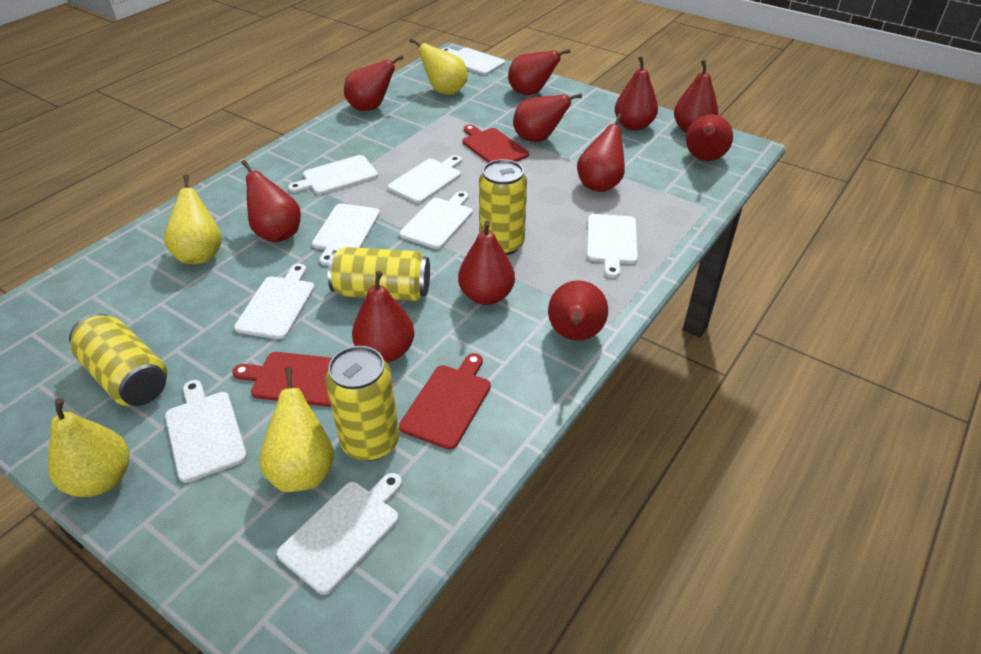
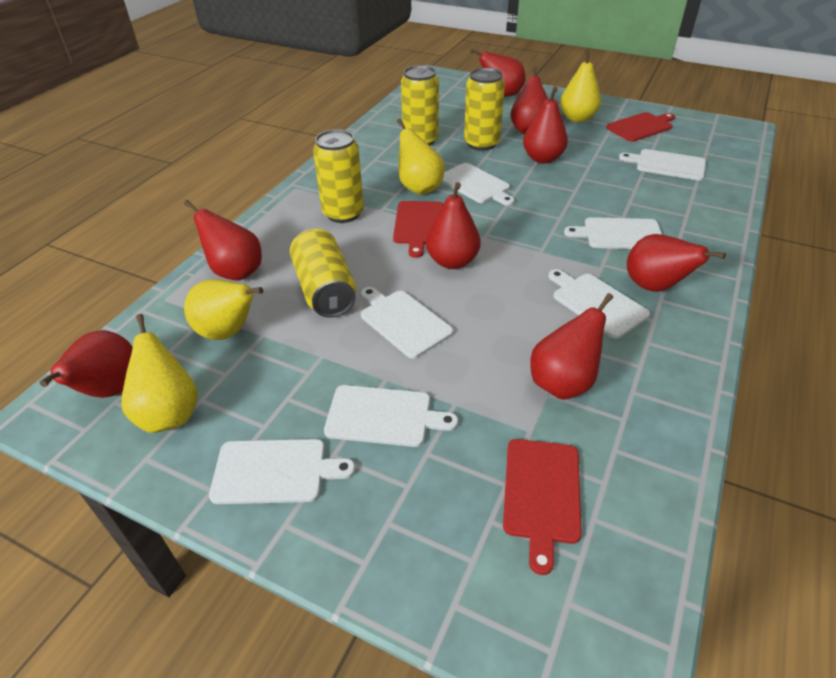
red pear: 11 -> 8
white cutting board: 9 -> 7

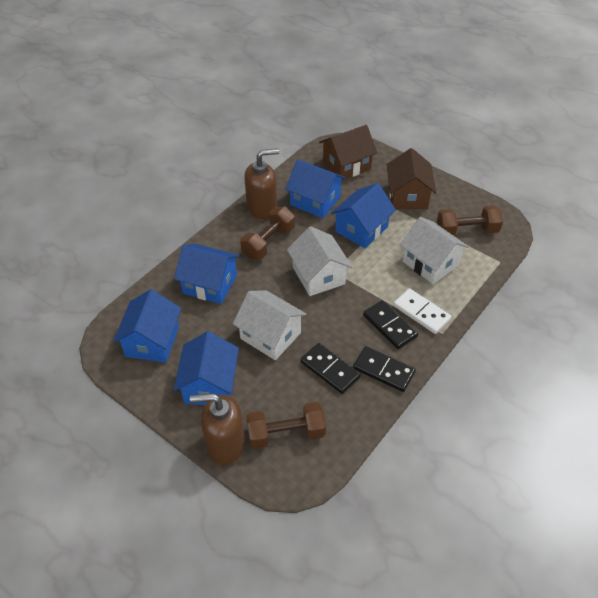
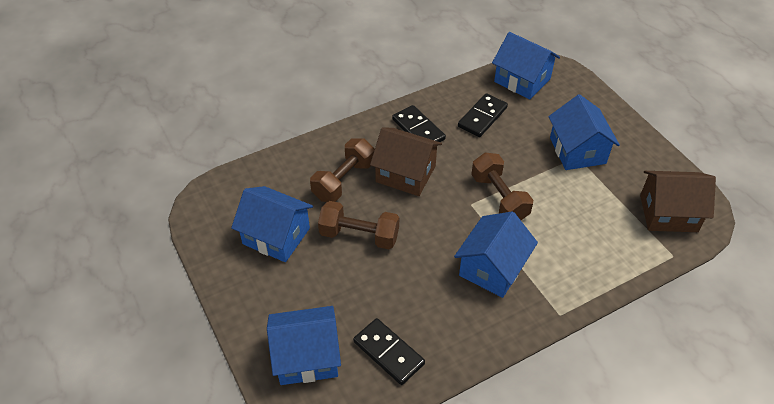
brown soap dispenser: 2 -> 0
white domino: 1 -> 0
white house: 3 -> 0

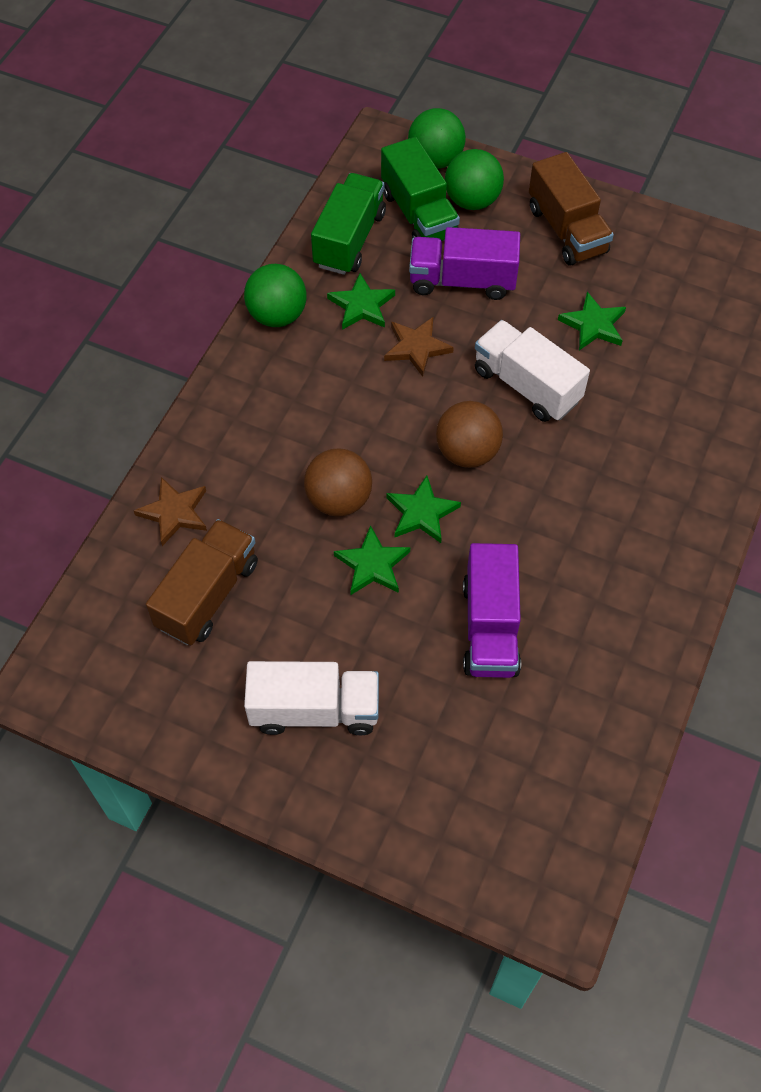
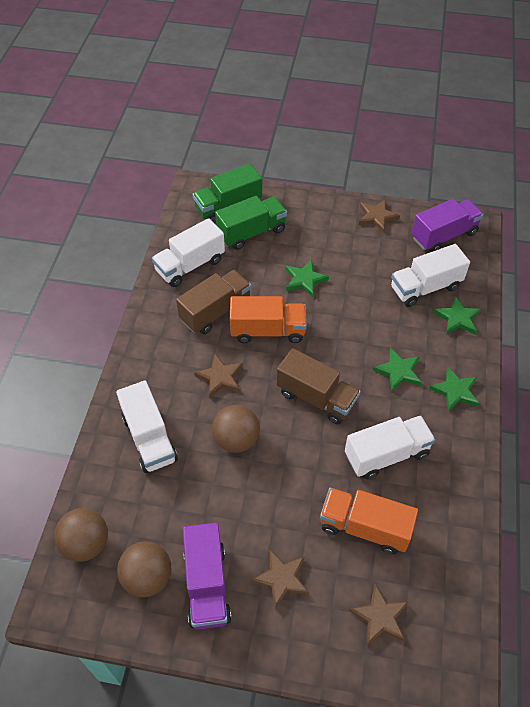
brown ball: 2 -> 3
brown star: 2 -> 4
green ball: 3 -> 0
orange truck: 0 -> 2
white truck: 2 -> 4

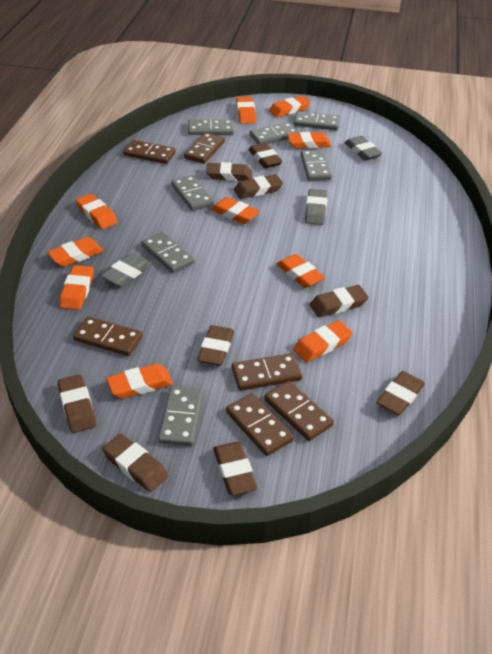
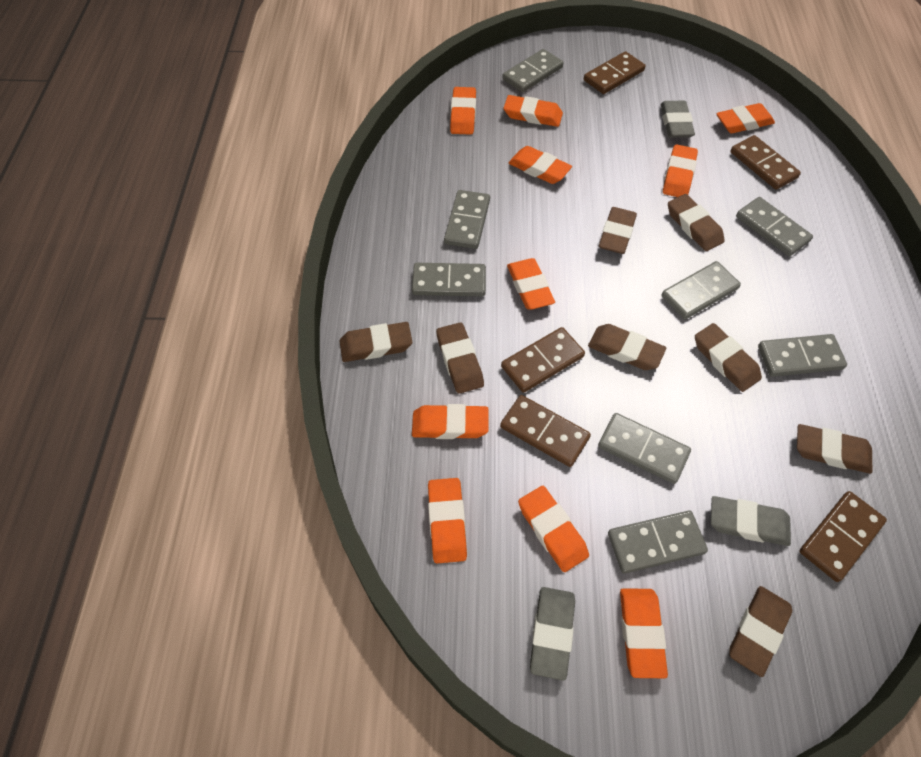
brown domino: 6 -> 5
brown eraser: 9 -> 8
grey domino: 7 -> 8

## Your goal
Only those lines from the one containing "brown ball: 2 -> 3" to the end of the material above, retyped exactly and without pictures, belong in your reply.

## Reply
brown ball: 2 -> 3
brown star: 2 -> 4
green ball: 3 -> 0
orange truck: 0 -> 2
white truck: 2 -> 4

brown domino: 6 -> 5
brown eraser: 9 -> 8
grey domino: 7 -> 8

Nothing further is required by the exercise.